Everything in the records below except the pictures must be written out exactly.
___ EXERCISE MATERIAL ___
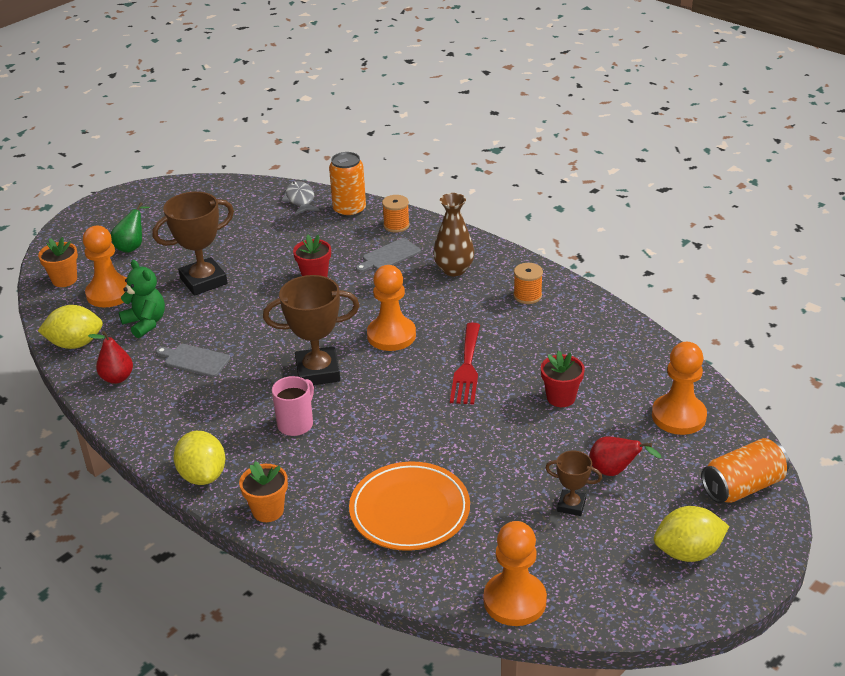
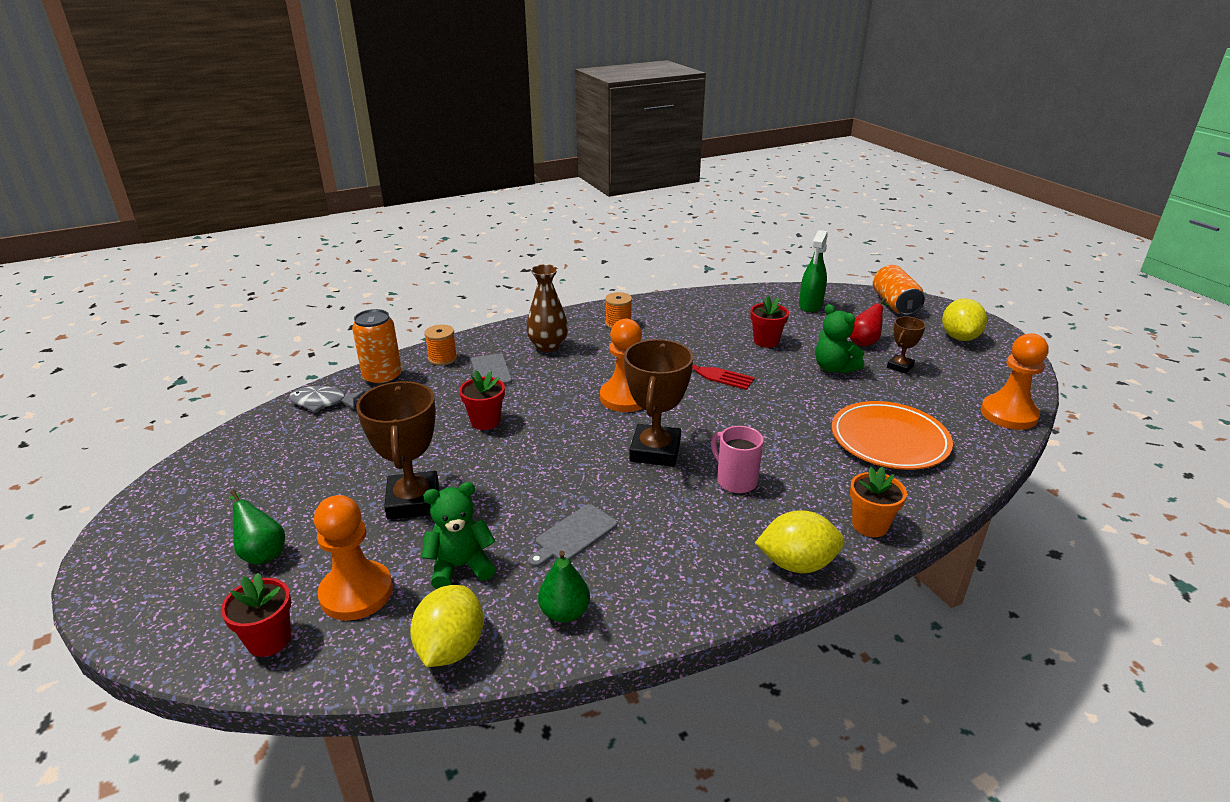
camera: 70 degrees left, 5 degrees down
(64, 280) = (269, 640): orange flower pot -> red flower pot
(117, 378) = (564, 612): red pear -> green pear
(533, 455) = (834, 368): none -> green teddy bear
(678, 416) = (810, 305): orange pawn -> green spray bottle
___
SOLVED PROBLEM:
camera: 70 degrees left, 5 degrees down
(64, 280) = (269, 640): orange flower pot -> red flower pot
(117, 378) = (564, 612): red pear -> green pear
(533, 455) = (834, 368): none -> green teddy bear
(678, 416) = (810, 305): orange pawn -> green spray bottle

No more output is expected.